▶ Problem
Arrange the lines from the one containing "You are a photographer" through the one containing "The rough stone cliff at left is located" as a Markdown table with the columns Row and Text. Number each line and skip blank lines.
** START Data supplied **
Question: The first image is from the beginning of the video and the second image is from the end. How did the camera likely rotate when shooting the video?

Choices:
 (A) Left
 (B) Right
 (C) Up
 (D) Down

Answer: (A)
** END Data supplied **
** START Data supplied **
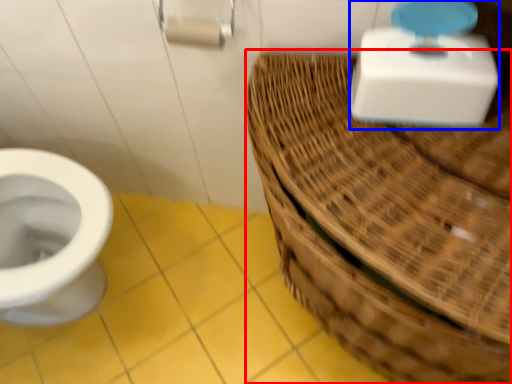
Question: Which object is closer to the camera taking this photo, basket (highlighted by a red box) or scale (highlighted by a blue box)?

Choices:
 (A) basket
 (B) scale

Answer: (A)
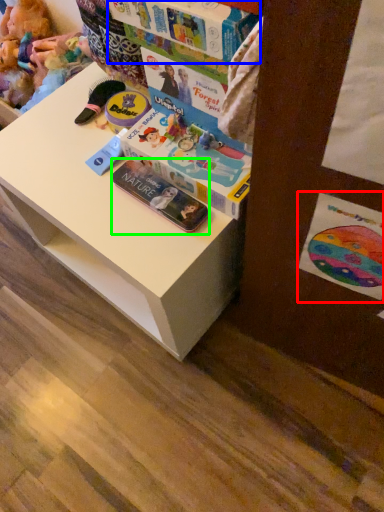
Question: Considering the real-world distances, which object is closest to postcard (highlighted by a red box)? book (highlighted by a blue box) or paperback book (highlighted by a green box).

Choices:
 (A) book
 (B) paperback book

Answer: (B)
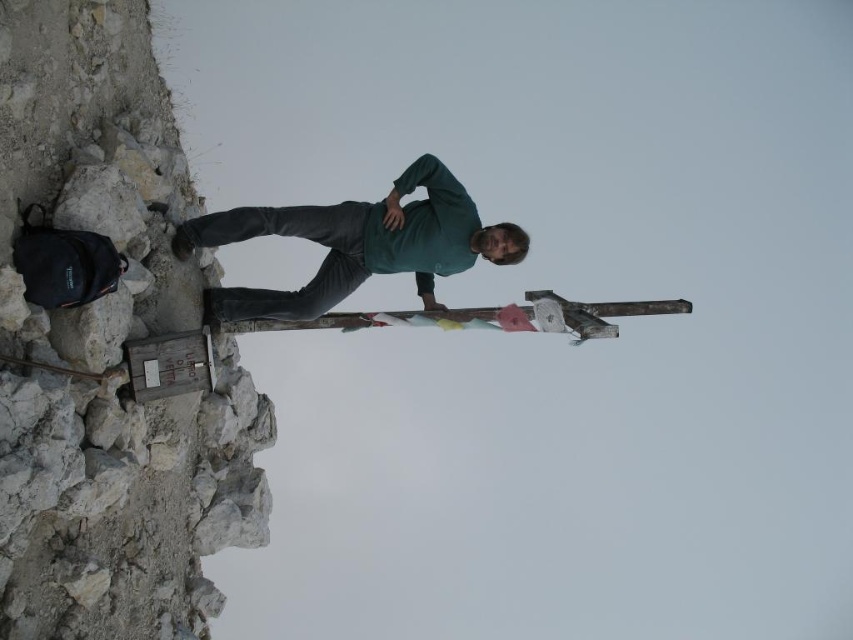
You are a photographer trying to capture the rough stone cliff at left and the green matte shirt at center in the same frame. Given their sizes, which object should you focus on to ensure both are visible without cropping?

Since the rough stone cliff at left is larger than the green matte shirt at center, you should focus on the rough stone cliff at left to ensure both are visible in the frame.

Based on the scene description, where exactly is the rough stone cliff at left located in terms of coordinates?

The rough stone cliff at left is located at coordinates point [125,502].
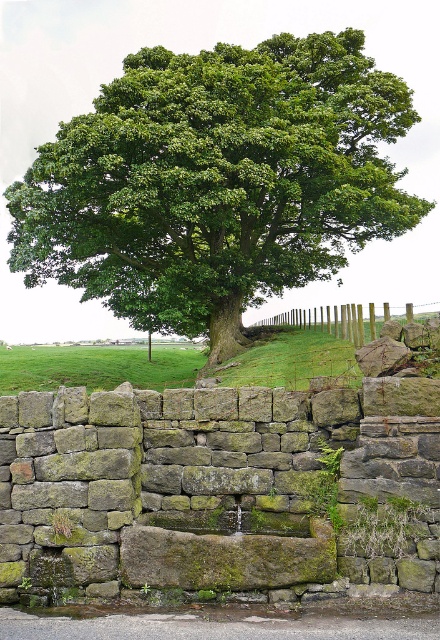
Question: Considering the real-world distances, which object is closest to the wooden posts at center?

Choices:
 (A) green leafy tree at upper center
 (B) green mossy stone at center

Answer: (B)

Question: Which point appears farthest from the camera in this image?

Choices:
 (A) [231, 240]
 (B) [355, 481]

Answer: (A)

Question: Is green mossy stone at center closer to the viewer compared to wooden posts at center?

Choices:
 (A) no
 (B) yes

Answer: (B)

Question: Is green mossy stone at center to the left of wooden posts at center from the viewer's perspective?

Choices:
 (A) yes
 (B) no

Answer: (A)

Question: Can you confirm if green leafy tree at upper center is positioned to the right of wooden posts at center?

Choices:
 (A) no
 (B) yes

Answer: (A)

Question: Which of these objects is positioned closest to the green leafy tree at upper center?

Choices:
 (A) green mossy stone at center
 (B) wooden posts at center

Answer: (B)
** END Data supplied **
▶ Exercise solution
| Row | Text |
|---|---|
| 1 | You are a photographer trying to capture the rough stone cliff at left and the green matte shirt at center in the same frame. Given their sizes, which object should you focus on to ensure both are visible without cropping? |
| 2 | Since the rough stone cliff at left is larger than the green matte shirt at center, you should focus on the rough stone cliff at left to ensure both are visible in the frame. |
| 3 | Based on the scene description, where exactly is the rough stone cliff at left located in terms of coordinates? |
| 4 | The rough stone cliff at left is located at coordinates point [125,502]. |